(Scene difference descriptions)
=== Begin Enclosure ===

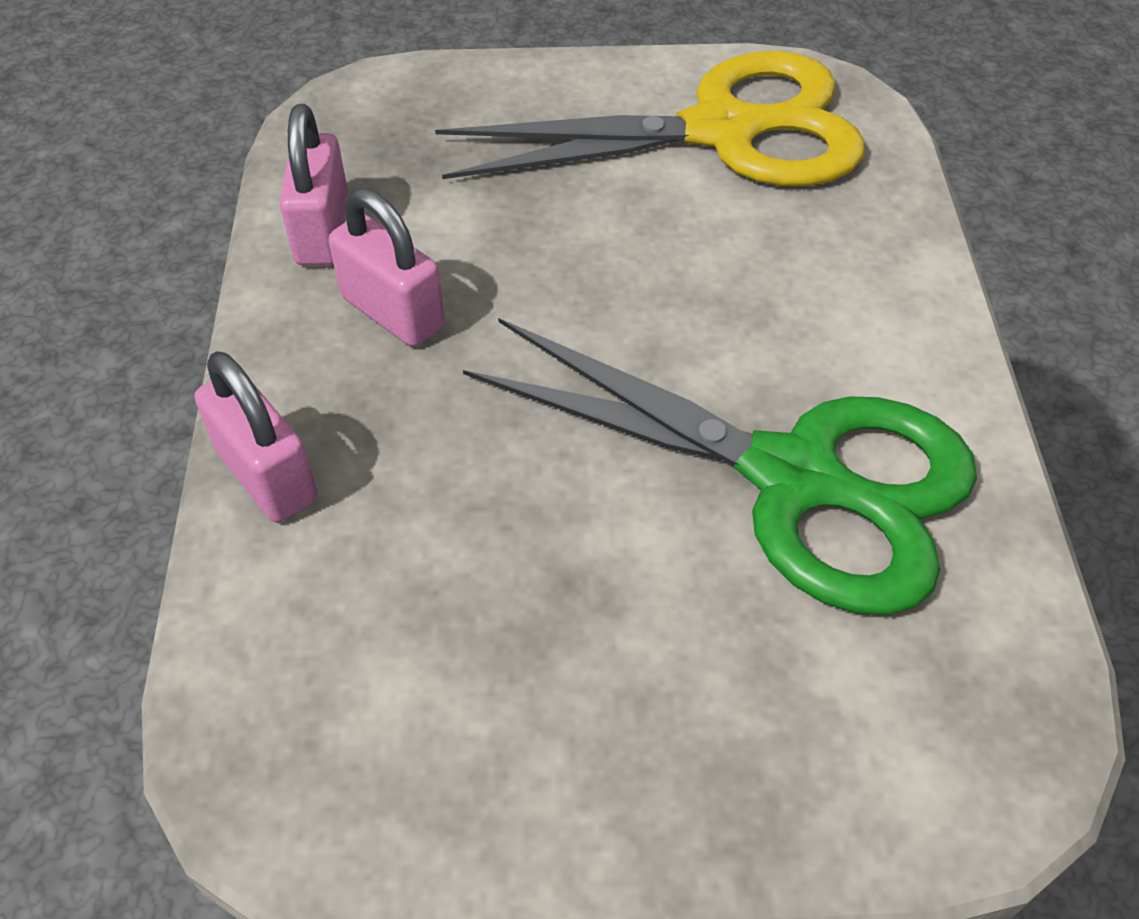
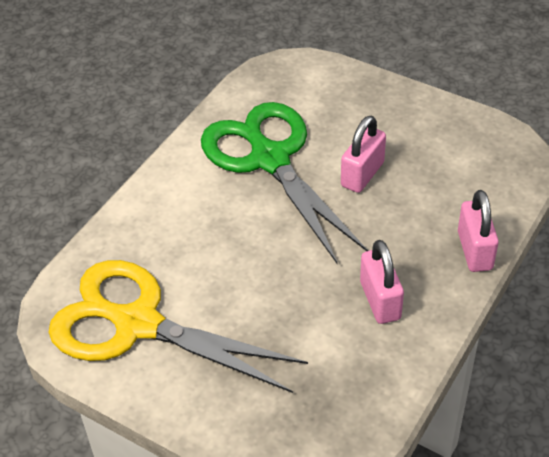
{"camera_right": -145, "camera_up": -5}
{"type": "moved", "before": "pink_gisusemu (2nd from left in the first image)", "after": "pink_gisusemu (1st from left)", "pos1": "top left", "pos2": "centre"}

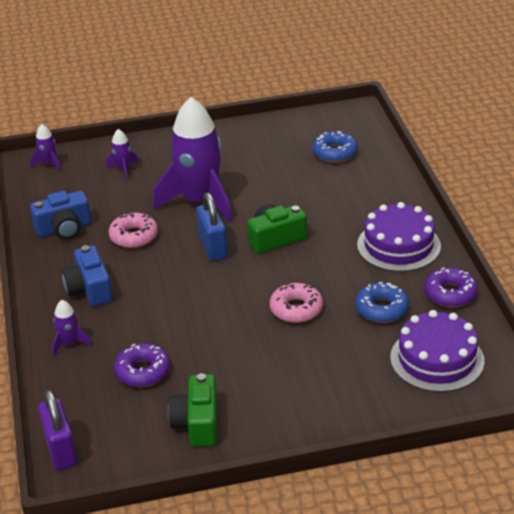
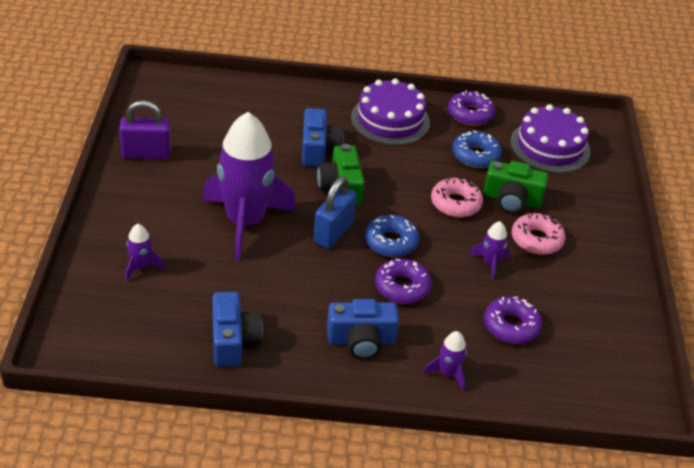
{"camera_right": -80, "camera_up": 5}
{"type": "moved", "before": "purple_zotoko (1st from left in the first image)", "after": "purple_zotoko (4th from left)", "pos1": "top left", "pos2": "middle right"}
{"type": "moved", "before": "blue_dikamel (1st from left)", "pos1": "top centre", "pos2": "centre"}
{"type": "turned", "before": "blue_gisusemu", "pos1": "centre", "pos2": "centre", "turn": -60}
{"type": "moved", "before": "pink_dikamel (1st from left in the first image)", "after": "pink_dikamel (2nd from left)", "pos1": "middle left", "pos2": "middle right"}
{"type": "moved", "before": "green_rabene (1st from left in the first image)", "after": "green_rabene (2nd from left)", "pos1": "bottom centre", "pos2": "middle right"}
{"type": "moved", "before": "purple_gisusemu", "pos1": "bottom left", "pos2": "top left"}
{"type": "added", "after": "blue_rabene (2nd from left)", "pos2": "top centre"}
{"type": "added", "after": "purple_dikamel (1st from left)", "pos2": "centre"}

=== End Enclosure ===

— Work to be completed —
The entries above are to be retyped exactly, with each picture left out.

— Exercise output —
{"camera_right": -145, "camera_up": -5}
{"type": "moved", "before": "pink_gisusemu (2nd from left in the first image)", "after": "pink_gisusemu (1st from left)", "pos1": "top left", "pos2": "centre"}

{"camera_right": -80, "camera_up": 5}
{"type": "moved", "before": "purple_zotoko (1st from left in the first image)", "after": "purple_zotoko (4th from left)", "pos1": "top left", "pos2": "middle right"}
{"type": "moved", "before": "blue_dikamel (1st from left)", "pos1": "top centre", "pos2": "centre"}
{"type": "turned", "before": "blue_gisusemu", "pos1": "centre", "pos2": "centre", "turn": -60}
{"type": "moved", "before": "pink_dikamel (1st from left in the first image)", "after": "pink_dikamel (2nd from left)", "pos1": "middle left", "pos2": "middle right"}
{"type": "moved", "before": "green_rabene (1st from left in the first image)", "after": "green_rabene (2nd from left)", "pos1": "bottom centre", "pos2": "middle right"}
{"type": "moved", "before": "purple_gisusemu", "pos1": "bottom left", "pos2": "top left"}
{"type": "added", "after": "blue_rabene (2nd from left)", "pos2": "top centre"}
{"type": "added", "after": "purple_dikamel (1st from left)", "pos2": "centre"}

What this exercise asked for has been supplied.